- _PROBLEM STATEMENT_
Rewrite the entries below, from the line containing "Westholt [204, 987]" through the line containing "across (239, 1427)", as a numbered list, leaving out any blank lines.

********************

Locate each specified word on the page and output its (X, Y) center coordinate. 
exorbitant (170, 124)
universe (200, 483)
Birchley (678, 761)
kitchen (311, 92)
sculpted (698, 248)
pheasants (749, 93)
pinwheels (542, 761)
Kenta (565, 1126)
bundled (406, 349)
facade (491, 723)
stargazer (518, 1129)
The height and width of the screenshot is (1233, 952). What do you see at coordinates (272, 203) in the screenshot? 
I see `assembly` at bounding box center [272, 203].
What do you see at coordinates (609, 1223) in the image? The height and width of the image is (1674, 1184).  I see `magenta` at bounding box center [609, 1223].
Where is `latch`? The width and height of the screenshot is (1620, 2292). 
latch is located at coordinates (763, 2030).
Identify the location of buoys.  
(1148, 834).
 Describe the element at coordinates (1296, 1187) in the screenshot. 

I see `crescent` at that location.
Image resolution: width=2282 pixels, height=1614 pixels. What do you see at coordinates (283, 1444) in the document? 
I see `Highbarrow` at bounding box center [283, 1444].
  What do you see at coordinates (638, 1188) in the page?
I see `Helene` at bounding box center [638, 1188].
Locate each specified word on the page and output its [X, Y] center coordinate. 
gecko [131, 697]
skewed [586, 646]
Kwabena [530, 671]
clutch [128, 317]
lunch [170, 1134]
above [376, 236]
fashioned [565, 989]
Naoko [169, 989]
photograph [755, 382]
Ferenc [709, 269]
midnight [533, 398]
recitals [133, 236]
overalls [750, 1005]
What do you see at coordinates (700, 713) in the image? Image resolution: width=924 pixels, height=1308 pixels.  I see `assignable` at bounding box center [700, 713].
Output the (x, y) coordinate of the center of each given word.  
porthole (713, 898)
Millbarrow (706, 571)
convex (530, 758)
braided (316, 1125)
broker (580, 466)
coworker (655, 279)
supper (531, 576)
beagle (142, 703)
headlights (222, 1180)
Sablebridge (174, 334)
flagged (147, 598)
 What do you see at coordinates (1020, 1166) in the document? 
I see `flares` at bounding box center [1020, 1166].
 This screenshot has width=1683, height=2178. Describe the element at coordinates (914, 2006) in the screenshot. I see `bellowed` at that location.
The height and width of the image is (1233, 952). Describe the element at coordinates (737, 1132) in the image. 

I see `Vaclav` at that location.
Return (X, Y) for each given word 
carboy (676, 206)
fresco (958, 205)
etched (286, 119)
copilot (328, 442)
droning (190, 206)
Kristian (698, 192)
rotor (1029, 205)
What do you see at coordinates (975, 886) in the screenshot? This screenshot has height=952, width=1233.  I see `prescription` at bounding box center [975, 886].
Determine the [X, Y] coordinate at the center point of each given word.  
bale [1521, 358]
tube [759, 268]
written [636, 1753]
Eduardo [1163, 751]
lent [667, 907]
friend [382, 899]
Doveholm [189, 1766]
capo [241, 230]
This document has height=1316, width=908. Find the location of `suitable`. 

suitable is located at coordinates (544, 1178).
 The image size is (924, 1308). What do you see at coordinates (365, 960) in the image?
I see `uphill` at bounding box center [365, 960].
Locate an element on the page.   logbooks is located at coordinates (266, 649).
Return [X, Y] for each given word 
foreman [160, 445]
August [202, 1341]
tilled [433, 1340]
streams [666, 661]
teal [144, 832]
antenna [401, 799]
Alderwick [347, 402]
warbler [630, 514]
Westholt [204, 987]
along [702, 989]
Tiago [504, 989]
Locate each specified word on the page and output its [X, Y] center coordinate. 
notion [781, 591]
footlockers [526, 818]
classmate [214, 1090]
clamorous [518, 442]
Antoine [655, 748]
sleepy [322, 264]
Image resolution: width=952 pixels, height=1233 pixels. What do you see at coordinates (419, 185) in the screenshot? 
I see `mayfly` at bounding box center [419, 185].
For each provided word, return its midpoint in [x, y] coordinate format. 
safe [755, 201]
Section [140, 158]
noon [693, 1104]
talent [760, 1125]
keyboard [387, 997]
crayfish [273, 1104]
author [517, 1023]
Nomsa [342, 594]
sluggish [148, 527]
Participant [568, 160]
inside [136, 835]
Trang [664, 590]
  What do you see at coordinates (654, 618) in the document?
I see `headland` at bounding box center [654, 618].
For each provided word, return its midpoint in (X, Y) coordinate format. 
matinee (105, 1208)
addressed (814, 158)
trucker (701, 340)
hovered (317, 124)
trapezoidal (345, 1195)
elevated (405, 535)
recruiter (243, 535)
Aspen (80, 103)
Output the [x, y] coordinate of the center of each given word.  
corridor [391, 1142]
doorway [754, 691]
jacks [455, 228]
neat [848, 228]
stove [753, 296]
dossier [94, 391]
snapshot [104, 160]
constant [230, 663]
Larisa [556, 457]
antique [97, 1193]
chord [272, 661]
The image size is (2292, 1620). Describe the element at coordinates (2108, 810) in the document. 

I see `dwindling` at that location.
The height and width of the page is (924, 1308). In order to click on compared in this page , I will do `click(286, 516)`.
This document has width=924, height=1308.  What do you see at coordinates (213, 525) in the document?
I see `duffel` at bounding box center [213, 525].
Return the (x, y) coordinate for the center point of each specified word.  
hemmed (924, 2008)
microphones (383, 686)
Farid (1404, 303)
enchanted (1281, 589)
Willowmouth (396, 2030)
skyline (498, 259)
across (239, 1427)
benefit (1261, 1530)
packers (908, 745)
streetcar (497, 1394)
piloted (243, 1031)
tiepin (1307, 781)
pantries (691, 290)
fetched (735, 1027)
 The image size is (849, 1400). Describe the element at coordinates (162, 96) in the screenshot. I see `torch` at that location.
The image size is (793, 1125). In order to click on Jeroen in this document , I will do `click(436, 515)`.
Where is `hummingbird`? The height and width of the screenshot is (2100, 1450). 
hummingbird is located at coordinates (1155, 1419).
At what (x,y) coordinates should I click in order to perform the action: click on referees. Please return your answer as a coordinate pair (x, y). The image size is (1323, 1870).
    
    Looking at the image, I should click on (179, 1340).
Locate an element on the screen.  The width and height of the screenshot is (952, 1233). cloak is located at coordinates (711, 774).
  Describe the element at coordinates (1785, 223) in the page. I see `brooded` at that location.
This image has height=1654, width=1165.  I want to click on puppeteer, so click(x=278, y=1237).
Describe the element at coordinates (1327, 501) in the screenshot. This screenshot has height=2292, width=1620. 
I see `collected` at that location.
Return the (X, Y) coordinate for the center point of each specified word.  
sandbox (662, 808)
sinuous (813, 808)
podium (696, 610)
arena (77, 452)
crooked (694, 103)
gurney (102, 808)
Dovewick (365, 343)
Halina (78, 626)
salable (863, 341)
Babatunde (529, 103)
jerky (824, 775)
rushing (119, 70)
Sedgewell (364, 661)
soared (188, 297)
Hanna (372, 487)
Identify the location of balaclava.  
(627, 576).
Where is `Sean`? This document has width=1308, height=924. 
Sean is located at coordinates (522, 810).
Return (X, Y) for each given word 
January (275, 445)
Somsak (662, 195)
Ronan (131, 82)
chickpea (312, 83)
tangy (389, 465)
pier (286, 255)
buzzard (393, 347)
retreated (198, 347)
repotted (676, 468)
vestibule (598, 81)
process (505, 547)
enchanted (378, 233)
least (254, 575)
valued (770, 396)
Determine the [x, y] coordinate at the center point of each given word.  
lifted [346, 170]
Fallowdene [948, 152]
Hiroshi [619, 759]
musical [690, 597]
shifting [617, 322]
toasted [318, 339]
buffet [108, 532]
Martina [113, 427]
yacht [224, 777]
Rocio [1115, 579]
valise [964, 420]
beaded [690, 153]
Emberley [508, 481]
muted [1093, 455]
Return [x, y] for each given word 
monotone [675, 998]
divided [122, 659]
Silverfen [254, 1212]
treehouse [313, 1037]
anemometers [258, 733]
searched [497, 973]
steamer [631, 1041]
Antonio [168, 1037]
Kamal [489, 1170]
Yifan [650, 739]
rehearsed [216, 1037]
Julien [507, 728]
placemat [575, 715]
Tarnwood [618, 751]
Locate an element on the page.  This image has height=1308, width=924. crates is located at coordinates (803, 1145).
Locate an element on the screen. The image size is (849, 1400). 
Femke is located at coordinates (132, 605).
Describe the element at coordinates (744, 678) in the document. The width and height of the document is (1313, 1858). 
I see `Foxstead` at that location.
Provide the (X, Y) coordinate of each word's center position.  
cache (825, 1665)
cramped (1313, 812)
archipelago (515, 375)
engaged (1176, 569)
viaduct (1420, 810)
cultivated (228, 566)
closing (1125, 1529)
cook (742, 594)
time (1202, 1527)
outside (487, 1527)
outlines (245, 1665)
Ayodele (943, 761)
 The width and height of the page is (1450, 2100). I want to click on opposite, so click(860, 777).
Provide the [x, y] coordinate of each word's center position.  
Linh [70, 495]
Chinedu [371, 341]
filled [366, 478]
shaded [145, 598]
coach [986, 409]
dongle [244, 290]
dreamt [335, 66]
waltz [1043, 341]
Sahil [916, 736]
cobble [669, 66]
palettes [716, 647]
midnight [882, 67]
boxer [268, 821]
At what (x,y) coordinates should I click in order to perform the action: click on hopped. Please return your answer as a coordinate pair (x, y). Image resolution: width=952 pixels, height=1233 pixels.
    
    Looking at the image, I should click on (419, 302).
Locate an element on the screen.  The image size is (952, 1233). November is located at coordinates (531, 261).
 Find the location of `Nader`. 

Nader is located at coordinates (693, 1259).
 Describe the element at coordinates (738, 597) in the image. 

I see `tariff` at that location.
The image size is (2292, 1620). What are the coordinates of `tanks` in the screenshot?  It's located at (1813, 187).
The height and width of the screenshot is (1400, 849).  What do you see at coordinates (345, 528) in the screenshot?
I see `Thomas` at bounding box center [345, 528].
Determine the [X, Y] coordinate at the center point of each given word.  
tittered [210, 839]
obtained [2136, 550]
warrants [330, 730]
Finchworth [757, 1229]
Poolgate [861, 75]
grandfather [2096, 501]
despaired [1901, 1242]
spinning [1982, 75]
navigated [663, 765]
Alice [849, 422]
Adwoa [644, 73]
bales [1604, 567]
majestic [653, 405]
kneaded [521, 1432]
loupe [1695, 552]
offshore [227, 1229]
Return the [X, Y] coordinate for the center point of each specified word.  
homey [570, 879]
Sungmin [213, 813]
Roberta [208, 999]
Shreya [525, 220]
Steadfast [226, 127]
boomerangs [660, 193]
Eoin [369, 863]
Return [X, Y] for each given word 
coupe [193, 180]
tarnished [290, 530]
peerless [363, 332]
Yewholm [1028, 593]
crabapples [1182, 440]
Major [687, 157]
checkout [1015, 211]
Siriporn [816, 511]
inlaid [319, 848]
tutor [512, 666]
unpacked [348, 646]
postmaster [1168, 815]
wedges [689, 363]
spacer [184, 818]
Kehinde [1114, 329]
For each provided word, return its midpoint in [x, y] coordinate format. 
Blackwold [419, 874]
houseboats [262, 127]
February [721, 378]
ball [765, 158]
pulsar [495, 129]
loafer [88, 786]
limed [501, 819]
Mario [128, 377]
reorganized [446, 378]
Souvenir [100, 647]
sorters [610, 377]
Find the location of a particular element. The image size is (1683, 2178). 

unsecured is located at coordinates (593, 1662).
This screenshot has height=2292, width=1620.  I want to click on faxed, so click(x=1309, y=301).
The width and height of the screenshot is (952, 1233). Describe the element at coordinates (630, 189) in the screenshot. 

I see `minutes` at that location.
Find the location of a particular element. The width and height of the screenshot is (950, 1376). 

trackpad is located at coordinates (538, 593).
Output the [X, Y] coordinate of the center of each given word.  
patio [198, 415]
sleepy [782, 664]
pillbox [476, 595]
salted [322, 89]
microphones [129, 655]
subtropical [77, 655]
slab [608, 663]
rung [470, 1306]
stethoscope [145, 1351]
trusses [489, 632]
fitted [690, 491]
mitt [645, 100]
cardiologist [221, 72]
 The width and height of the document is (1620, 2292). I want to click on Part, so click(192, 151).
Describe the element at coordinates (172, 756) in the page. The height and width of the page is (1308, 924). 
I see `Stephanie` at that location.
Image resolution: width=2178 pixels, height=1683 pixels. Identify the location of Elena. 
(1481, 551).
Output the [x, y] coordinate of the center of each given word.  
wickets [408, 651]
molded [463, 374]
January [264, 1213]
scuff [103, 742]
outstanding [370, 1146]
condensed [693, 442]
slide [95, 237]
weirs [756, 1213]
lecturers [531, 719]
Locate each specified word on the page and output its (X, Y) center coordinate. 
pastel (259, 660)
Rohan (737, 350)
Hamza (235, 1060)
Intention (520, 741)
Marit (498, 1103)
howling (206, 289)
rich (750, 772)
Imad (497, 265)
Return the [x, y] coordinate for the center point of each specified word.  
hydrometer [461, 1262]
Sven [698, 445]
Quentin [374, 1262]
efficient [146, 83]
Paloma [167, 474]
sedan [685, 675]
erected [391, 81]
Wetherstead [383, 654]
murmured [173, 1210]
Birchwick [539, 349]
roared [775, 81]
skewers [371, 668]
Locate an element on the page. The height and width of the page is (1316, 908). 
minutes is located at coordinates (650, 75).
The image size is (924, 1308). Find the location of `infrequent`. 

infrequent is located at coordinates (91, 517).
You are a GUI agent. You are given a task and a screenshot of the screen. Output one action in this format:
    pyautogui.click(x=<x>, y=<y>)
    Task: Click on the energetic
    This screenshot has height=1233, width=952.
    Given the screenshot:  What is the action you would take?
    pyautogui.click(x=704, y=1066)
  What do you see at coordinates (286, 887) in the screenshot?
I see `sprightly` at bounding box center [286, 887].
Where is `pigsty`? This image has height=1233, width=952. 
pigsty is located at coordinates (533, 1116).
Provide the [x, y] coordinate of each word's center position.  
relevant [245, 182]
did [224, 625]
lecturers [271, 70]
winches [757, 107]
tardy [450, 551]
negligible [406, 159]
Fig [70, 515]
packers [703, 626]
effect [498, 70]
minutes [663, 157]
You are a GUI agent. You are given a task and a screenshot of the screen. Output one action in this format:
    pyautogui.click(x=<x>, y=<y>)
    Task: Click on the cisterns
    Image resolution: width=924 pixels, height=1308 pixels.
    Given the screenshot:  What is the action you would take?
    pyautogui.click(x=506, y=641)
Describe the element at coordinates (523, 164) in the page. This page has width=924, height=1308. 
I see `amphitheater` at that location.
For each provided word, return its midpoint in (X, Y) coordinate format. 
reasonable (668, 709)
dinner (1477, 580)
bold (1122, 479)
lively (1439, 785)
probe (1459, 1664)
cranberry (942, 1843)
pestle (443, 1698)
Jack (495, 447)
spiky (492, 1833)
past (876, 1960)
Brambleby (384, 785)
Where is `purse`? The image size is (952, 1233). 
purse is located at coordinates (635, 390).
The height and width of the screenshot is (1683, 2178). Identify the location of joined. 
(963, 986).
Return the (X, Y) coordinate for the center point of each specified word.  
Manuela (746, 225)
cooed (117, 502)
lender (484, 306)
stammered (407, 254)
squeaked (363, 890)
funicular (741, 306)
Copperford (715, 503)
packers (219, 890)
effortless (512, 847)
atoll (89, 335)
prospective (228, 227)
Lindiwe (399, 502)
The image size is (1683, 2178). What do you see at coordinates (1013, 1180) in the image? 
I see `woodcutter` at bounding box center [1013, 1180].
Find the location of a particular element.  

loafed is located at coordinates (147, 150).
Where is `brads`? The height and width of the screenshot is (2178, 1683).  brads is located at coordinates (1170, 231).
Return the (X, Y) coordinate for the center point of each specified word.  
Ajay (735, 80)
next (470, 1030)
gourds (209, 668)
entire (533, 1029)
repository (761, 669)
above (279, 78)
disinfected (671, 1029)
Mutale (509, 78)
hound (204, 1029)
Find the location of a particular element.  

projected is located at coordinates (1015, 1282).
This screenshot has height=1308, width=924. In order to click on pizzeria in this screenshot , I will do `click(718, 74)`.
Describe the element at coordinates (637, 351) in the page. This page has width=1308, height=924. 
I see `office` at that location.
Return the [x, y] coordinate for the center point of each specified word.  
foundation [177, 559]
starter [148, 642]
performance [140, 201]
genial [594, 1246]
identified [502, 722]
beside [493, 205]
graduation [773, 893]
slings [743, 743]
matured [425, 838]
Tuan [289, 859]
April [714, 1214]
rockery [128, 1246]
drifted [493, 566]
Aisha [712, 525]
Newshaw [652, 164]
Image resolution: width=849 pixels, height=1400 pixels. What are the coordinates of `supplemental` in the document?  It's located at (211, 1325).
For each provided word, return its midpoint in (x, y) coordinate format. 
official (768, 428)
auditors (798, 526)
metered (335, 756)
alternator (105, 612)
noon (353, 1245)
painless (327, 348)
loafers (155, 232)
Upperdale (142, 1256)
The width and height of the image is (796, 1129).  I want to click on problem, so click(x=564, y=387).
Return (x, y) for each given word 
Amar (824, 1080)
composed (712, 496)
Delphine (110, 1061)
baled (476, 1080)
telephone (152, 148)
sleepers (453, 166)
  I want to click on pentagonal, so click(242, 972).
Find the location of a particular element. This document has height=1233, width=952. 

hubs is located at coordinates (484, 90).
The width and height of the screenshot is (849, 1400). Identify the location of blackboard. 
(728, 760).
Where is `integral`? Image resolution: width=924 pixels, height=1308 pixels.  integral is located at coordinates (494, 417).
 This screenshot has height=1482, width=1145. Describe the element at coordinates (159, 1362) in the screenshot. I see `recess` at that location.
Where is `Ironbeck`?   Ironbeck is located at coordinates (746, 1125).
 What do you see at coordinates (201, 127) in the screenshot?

********************

- _FULL ANSWER_
1. Westholt [204, 987]
2. along [702, 989]
3. Tiago [504, 989]
4. Locate each specified word on the page and output its [X, Y] center coordinate. 
5. notion [781, 591]
6. footlockers [526, 818]
7. classmate [214, 1090]
8. clamorous [518, 442]
9. Antoine [655, 748]
10. sleepy [322, 264]
11. Image resolution: width=952 pixels, height=1233 pixels. What do you see at coordinates (419, 185) in the screenshot? 
12. I see `mayfly` at bounding box center [419, 185].
13. For each provided word, return its midpoint in [x, y] coordinate format. 
14. safe [755, 201]
15. Section [140, 158]
16. noon [693, 1104]
17. talent [760, 1125]
18. keyboard [387, 997]
19. crayfish [273, 1104]
20. author [517, 1023]
21. Nomsa [342, 594]
22. sluggish [148, 527]
23. Participant [568, 160]
24. inside [136, 835]
25. Trang [664, 590]
26.   What do you see at coordinates (654, 618) in the document?
27. I see `headland` at bounding box center [654, 618].
28. For each provided word, return its midpoint in (X, Y) coordinate format. 
29. matinee (105, 1208)
30. addressed (814, 158)
31. trucker (701, 340)
32. hovered (317, 124)
33. trapezoidal (345, 1195)
34. elevated (405, 535)
35. recruiter (243, 535)
36. Aspen (80, 103)
37. Output the [x, y] coordinate of the center of each given word.  
38. corridor [391, 1142]
39. doorway [754, 691]
40. jacks [455, 228]
41. neat [848, 228]
42. stove [753, 296]
43. dossier [94, 391]
44. snapshot [104, 160]
45. constant [230, 663]
46. Larisa [556, 457]
47. antique [97, 1193]
48. chord [272, 661]
49. The image size is (2292, 1620). Describe the element at coordinates (2108, 810) in the document. 
50. I see `dwindling` at that location.
51. The height and width of the page is (924, 1308). In order to click on compared in this page , I will do `click(286, 516)`.
52. This document has width=924, height=1308.  What do you see at coordinates (213, 525) in the document?
53. I see `duffel` at bounding box center [213, 525].
54. Return the (x, y) coordinate for the center point of each specified word.  
55. hemmed (924, 2008)
56. microphones (383, 686)
57. Farid (1404, 303)
58. enchanted (1281, 589)
59. Willowmouth (396, 2030)
60. skyline (498, 259)
61. across (239, 1427)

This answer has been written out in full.